• [Your instructions]:
Output the entries below exactly as written, omitting pictures.

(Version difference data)

..........

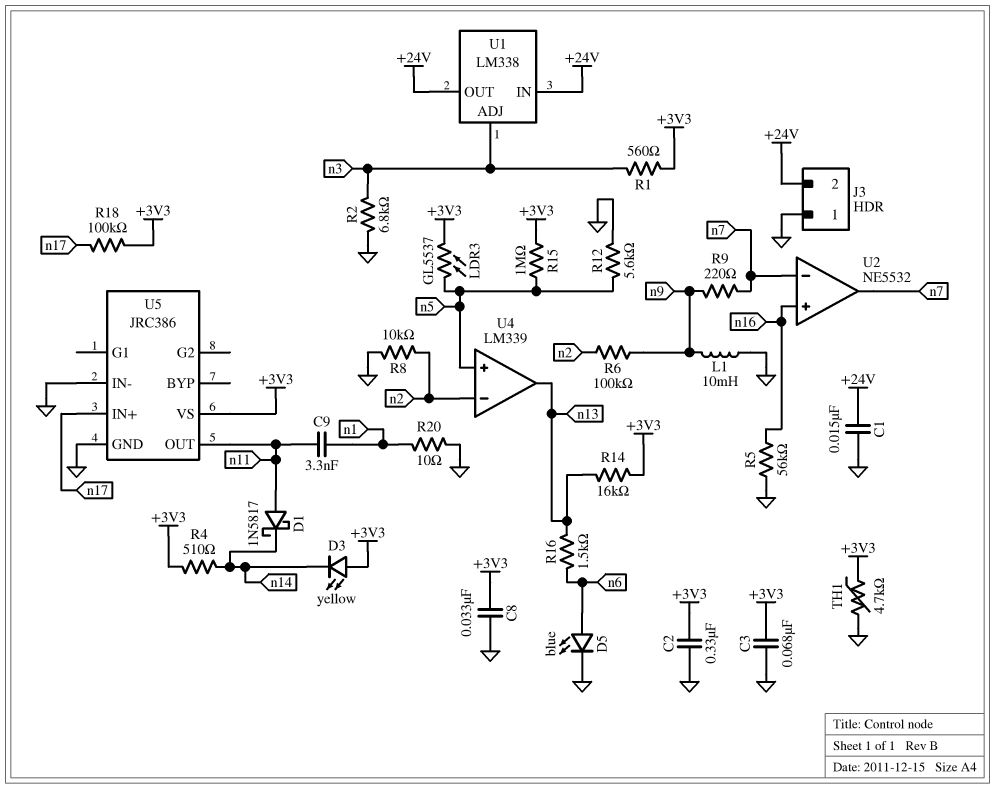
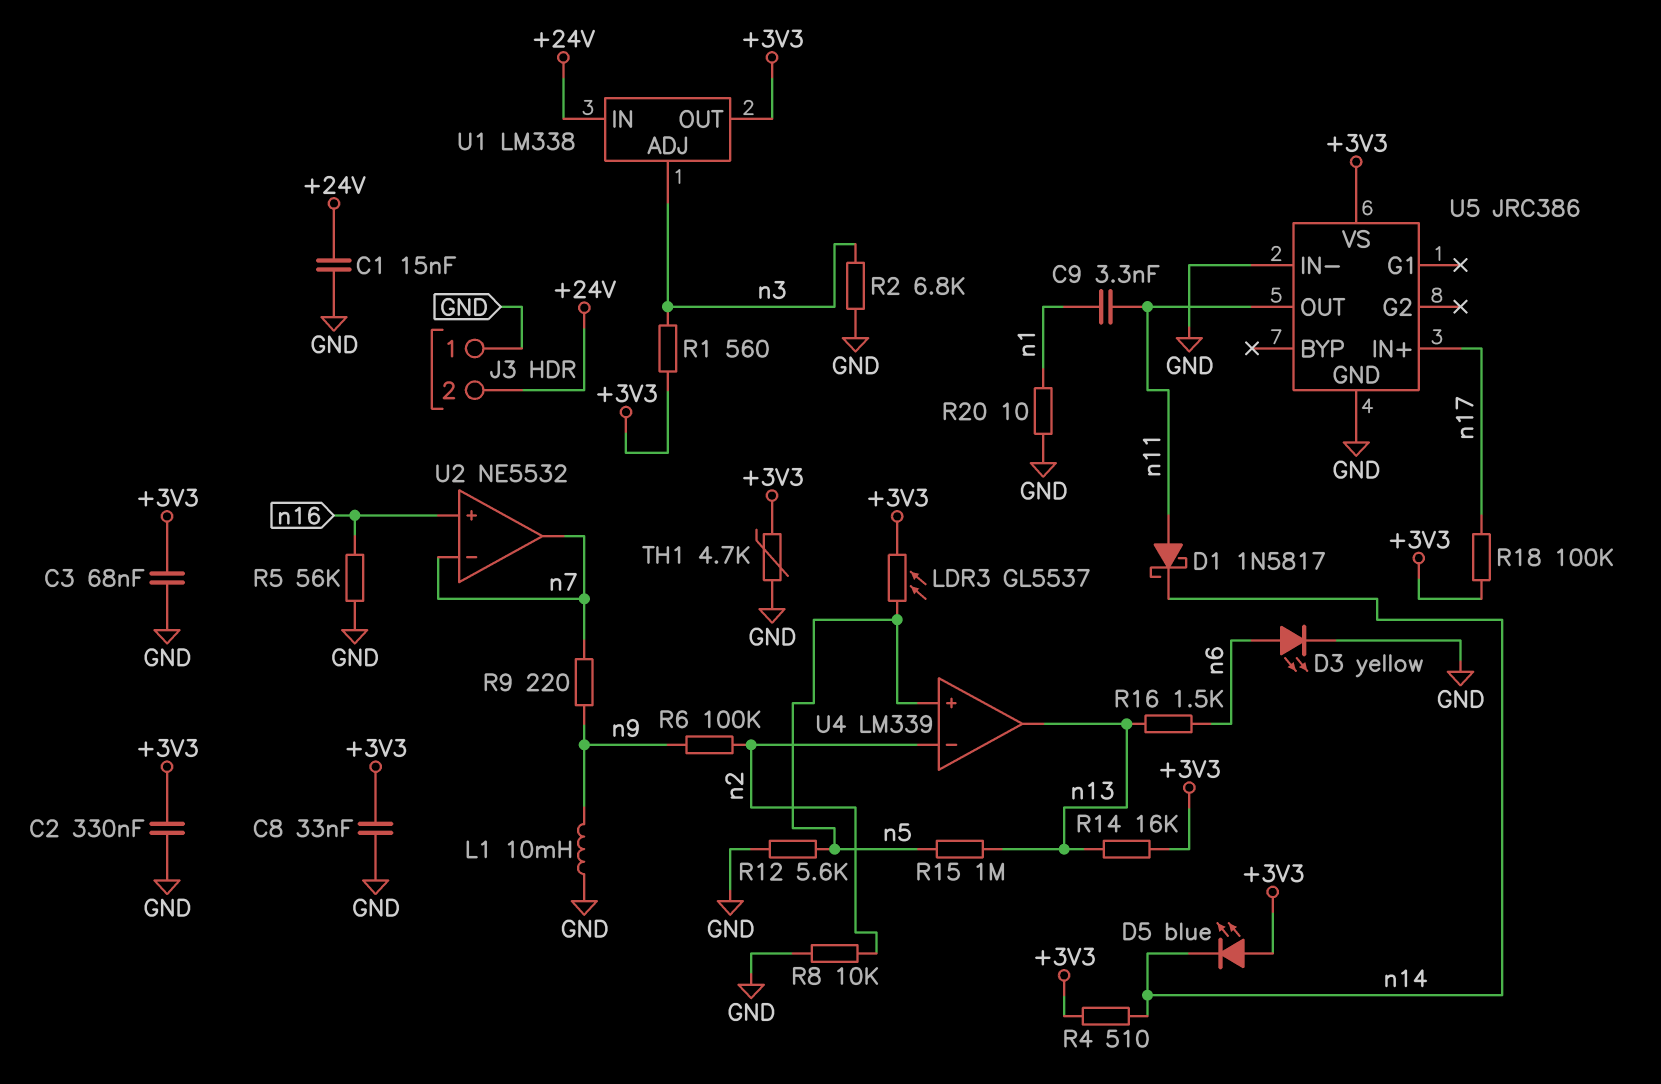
D3: LED yellow (A +3V3, K n14) -> LED yellow (A n6, K GND)
D5: LED blue (A n6, K GND) -> LED blue (A +3V3, K n14)
R15: 1M (+3V3, n5) -> 1M (n5, n13)
U1 pin OUT: +24V -> +3V3

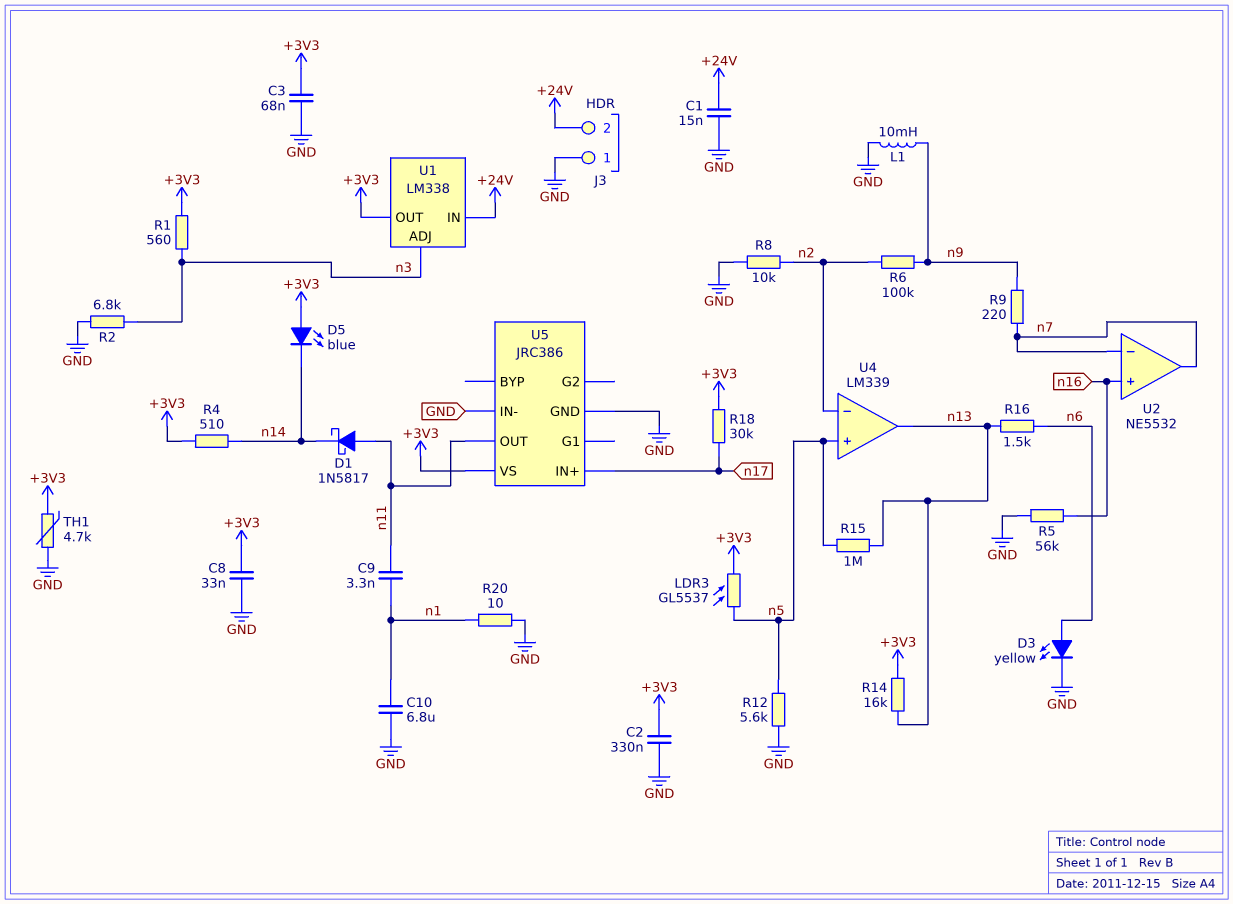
C10: none -> 6.8uF (GND, n1)
R18: 100k (+3V3, n17) -> 30k (+3V3, n17)

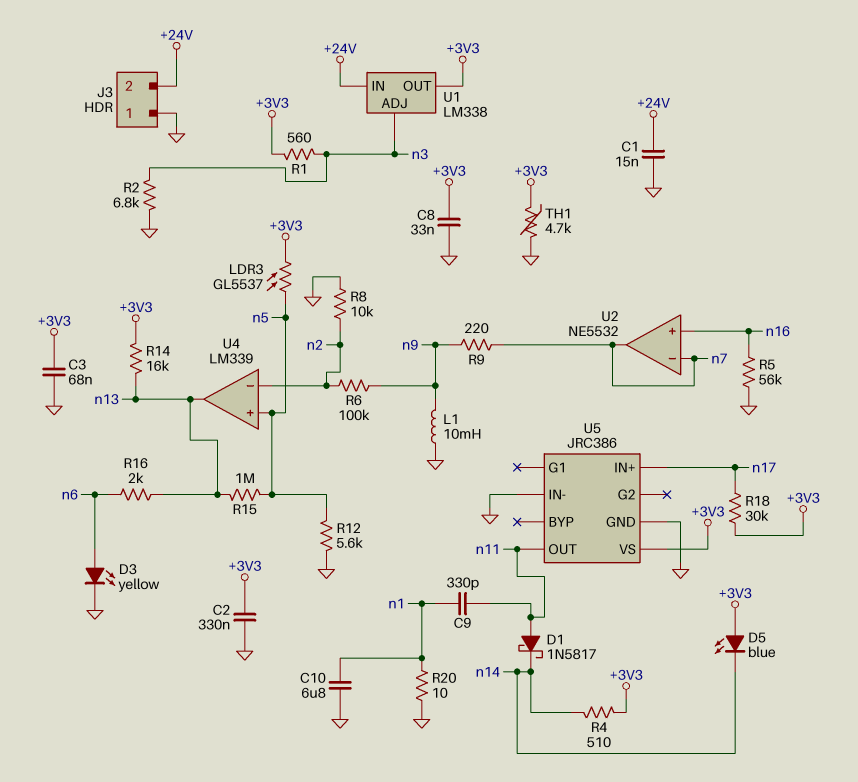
C9: 3.3nF (n1, n11) -> 330pF (n1, n11)
R16: 1.5k (n6, n13) -> 2k (n6, n13)

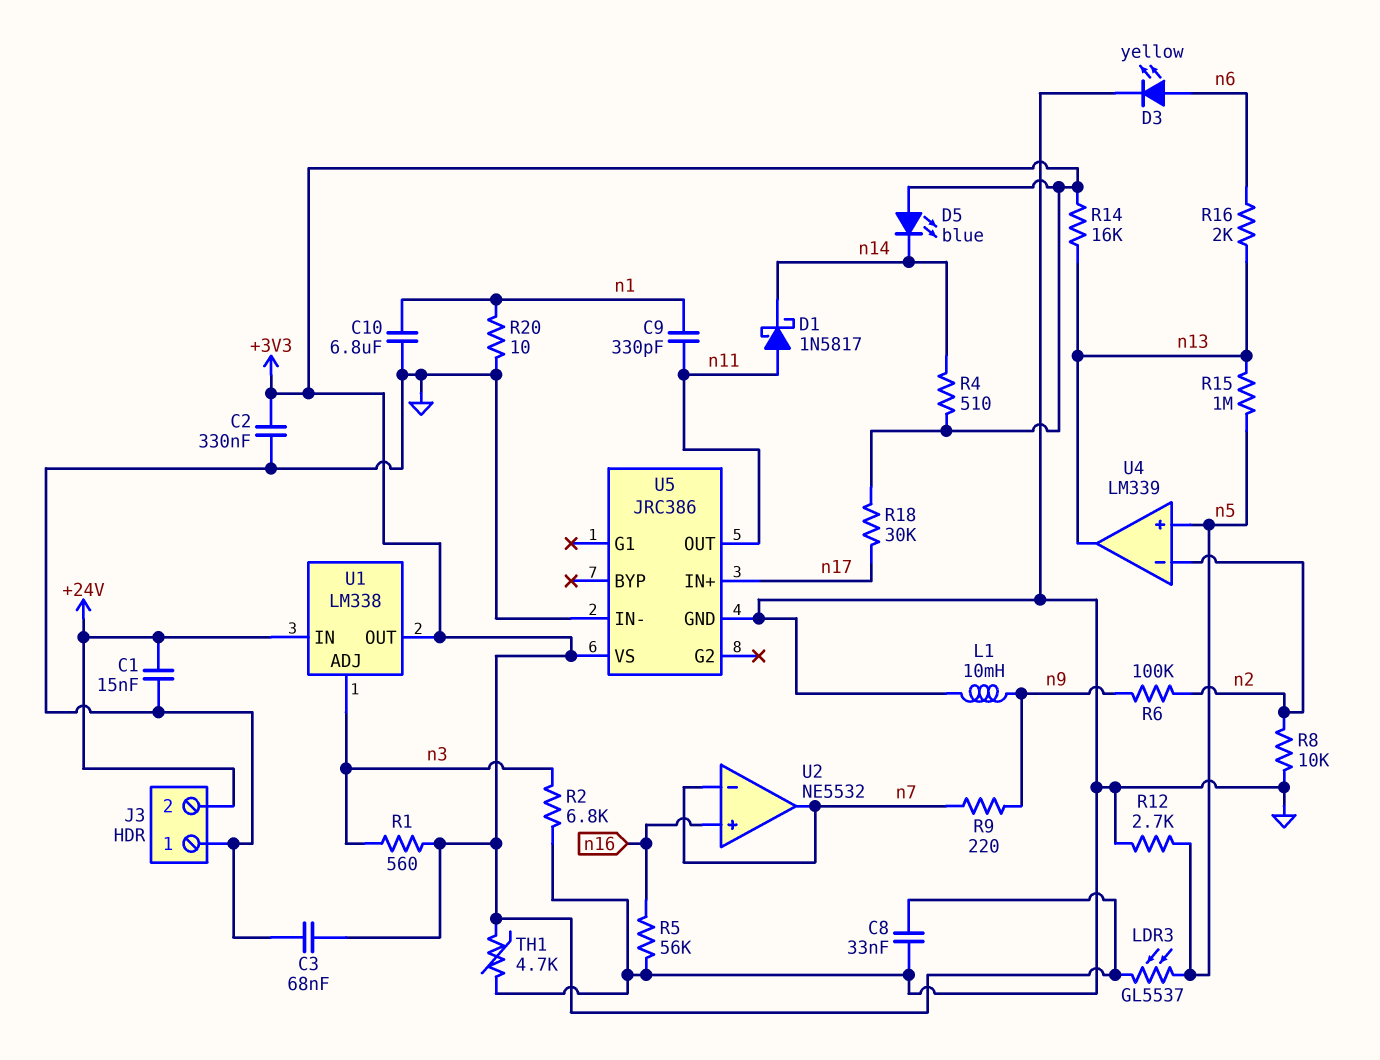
R12: 5.6k (GND, n5) -> 2.7k (GND, n5)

..........

• [Exercise output]:
D3: LED yellow (A +3V3, K n14) -> LED yellow (A n6, K GND)
D5: LED blue (A n6, K GND) -> LED blue (A +3V3, K n14)
R15: 1M (+3V3, n5) -> 1M (n5, n13)
U1 pin OUT: +24V -> +3V3

C10: none -> 6.8uF (GND, n1)
R18: 100k (+3V3, n17) -> 30k (+3V3, n17)

C9: 3.3nF (n1, n11) -> 330pF (n1, n11)
R16: 1.5k (n6, n13) -> 2k (n6, n13)

R12: 5.6k (GND, n5) -> 2.7k (GND, n5)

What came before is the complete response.